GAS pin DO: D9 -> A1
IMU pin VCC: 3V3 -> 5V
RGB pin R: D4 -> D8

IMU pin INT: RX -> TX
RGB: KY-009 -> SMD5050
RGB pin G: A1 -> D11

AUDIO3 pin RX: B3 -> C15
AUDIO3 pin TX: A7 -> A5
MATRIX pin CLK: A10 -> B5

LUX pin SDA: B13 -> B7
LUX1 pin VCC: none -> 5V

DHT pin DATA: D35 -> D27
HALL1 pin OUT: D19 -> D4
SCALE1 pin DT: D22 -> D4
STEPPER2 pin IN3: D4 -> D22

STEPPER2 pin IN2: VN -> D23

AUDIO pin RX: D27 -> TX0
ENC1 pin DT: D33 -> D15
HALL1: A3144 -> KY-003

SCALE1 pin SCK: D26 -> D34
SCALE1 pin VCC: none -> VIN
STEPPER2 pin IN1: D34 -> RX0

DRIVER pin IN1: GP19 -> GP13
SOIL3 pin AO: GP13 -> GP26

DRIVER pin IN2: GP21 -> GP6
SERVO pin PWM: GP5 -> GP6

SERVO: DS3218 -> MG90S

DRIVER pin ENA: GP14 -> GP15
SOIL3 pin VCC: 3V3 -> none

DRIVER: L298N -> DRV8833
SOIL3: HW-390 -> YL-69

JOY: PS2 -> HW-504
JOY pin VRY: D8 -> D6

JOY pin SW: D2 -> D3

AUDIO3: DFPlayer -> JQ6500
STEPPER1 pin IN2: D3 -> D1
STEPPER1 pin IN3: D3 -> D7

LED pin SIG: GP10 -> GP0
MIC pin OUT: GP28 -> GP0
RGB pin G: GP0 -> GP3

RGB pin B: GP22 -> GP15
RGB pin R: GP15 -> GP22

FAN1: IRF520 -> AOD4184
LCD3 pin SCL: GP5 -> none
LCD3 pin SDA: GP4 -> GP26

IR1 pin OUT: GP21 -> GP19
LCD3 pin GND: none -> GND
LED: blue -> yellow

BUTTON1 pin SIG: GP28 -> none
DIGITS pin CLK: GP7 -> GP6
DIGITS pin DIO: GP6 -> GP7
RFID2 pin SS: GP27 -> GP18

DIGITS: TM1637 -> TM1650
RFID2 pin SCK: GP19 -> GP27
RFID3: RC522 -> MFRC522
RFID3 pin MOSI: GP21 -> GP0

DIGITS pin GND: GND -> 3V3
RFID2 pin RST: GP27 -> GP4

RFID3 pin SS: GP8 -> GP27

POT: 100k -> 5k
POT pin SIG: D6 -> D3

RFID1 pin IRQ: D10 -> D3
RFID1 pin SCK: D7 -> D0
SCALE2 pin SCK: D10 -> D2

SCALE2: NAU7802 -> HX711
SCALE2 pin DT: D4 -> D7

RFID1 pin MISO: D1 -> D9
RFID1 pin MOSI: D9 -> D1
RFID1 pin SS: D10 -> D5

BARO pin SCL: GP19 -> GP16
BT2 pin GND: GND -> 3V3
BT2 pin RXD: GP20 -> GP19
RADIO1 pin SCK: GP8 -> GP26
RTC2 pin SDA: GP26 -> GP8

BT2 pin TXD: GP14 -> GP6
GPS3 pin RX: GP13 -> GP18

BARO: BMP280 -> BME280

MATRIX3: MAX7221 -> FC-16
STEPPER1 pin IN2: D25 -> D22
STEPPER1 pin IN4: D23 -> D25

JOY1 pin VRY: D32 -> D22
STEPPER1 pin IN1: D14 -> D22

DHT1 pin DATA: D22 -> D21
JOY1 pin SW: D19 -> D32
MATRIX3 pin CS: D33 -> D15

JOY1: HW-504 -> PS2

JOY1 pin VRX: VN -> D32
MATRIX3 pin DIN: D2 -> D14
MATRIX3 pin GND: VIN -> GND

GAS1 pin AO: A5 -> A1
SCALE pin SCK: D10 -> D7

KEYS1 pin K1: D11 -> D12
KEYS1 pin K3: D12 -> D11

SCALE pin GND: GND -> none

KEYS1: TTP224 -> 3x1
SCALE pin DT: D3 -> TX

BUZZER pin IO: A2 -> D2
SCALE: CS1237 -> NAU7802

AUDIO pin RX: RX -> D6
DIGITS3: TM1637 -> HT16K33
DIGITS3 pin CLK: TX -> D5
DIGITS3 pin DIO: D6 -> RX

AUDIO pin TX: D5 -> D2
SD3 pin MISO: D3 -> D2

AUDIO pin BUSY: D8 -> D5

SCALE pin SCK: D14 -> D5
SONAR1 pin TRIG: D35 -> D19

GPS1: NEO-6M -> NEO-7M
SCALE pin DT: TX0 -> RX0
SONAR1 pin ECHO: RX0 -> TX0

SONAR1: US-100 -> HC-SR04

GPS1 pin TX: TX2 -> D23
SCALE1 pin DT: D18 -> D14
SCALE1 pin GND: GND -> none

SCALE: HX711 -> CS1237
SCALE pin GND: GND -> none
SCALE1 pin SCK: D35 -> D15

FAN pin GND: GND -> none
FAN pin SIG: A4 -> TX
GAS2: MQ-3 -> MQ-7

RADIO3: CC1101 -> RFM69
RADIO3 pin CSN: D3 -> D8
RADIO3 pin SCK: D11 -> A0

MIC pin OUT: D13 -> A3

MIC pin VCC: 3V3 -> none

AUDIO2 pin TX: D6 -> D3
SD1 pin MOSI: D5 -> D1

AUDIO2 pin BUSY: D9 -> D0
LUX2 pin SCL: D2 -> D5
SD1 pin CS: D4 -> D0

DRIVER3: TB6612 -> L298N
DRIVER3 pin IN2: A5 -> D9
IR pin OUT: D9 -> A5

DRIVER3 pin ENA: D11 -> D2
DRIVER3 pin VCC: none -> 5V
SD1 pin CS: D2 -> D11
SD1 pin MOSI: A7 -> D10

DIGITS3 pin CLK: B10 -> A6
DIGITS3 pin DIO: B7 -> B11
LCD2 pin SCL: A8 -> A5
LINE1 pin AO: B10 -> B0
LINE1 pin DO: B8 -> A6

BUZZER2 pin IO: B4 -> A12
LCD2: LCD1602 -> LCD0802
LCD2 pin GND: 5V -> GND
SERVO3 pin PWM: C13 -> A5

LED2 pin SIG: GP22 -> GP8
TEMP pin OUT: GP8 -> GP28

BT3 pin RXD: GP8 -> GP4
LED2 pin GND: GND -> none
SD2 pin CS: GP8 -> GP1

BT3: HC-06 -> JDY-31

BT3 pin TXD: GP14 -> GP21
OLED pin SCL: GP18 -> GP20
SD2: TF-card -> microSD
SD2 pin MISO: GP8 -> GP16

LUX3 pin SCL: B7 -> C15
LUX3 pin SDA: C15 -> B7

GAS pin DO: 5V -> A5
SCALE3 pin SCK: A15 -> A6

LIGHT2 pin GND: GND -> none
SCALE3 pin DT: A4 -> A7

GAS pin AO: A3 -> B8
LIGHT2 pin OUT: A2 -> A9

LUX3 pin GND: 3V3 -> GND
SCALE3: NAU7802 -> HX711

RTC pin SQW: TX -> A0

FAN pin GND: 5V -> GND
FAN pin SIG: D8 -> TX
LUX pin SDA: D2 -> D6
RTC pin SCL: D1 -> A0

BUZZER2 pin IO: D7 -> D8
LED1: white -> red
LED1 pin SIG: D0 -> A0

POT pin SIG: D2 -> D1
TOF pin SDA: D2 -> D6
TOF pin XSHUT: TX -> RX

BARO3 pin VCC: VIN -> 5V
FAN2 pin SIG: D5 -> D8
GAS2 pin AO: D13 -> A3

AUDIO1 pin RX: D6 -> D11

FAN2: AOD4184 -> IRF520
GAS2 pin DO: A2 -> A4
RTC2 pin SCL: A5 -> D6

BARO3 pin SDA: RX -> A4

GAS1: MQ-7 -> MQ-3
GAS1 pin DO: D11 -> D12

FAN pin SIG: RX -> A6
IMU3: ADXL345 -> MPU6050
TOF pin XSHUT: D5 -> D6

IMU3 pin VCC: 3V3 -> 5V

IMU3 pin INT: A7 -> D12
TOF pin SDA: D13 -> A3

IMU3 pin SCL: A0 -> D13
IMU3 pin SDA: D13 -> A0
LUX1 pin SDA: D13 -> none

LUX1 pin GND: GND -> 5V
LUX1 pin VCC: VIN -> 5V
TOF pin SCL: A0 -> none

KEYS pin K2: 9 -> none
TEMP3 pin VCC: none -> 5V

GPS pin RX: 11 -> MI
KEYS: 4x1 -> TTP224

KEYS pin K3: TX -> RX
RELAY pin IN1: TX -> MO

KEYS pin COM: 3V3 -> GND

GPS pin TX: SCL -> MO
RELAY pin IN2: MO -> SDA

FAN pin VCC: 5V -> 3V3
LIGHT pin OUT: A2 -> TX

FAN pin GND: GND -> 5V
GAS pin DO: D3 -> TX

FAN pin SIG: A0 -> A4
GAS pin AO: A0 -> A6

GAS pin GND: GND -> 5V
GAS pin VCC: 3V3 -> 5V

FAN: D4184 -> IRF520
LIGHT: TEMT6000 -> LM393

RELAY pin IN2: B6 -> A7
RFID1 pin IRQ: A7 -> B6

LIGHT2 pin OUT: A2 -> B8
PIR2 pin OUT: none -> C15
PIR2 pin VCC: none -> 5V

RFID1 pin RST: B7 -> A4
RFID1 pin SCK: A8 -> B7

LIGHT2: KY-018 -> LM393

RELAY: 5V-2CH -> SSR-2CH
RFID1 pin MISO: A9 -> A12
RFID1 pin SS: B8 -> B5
---
■ WHAT IS REQUIRED
Reprint exactly the lines above that start at the one with "FAN pin SIG: D8 -> TX" and end at the one with "GAS1: MQ-7 -> MQ-3", keeping both and adding none.

■ WRITTEN ANSWER
FAN pin SIG: D8 -> TX
LUX pin SDA: D2 -> D6
RTC pin SCL: D1 -> A0

BUZZER2 pin IO: D7 -> D8
LED1: white -> red
LED1 pin SIG: D0 -> A0

POT pin SIG: D2 -> D1
TOF pin SDA: D2 -> D6
TOF pin XSHUT: TX -> RX

BARO3 pin VCC: VIN -> 5V
FAN2 pin SIG: D5 -> D8
GAS2 pin AO: D13 -> A3

AUDIO1 pin RX: D6 -> D11

FAN2: AOD4184 -> IRF520
GAS2 pin DO: A2 -> A4
RTC2 pin SCL: A5 -> D6

BARO3 pin SDA: RX -> A4

GAS1: MQ-7 -> MQ-3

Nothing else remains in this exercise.